Source material Start Marker

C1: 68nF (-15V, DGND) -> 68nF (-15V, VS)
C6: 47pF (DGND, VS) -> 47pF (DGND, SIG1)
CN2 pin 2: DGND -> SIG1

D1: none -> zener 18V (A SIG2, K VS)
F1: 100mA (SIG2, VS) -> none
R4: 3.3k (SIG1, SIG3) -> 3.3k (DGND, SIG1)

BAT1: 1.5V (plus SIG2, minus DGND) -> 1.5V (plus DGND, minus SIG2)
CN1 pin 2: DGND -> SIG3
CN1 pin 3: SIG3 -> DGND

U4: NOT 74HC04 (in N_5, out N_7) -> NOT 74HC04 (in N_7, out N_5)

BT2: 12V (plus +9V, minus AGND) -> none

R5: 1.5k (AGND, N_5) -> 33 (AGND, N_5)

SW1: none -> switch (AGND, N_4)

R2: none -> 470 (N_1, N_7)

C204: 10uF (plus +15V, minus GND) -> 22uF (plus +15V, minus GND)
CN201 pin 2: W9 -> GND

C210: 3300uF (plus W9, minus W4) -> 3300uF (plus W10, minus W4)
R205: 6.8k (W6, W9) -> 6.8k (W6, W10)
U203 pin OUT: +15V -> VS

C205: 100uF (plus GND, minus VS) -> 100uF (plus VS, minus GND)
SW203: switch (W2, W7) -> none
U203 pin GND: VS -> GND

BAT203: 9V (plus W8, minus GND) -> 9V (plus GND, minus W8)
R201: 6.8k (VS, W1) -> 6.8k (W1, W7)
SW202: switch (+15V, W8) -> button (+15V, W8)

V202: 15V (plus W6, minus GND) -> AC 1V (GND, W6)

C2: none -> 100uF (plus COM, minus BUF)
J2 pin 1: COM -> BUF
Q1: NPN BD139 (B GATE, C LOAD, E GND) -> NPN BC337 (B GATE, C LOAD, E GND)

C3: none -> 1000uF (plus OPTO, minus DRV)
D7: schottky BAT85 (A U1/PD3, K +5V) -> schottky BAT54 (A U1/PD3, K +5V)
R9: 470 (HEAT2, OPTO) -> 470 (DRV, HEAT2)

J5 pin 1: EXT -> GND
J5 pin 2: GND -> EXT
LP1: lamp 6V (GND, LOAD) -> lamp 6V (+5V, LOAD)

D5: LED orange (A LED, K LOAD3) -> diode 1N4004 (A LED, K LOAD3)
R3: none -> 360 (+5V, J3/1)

Source material End Marker

• _Task instructions_
The answer must consist of every line from the data that holds the string "AGND".

• _Solution to the exercise_
BT2: 12V (plus +9V, minus AGND) -> none
R5: 1.5k (AGND, N_5) -> 33 (AGND, N_5)
SW1: none -> switch (AGND, N_4)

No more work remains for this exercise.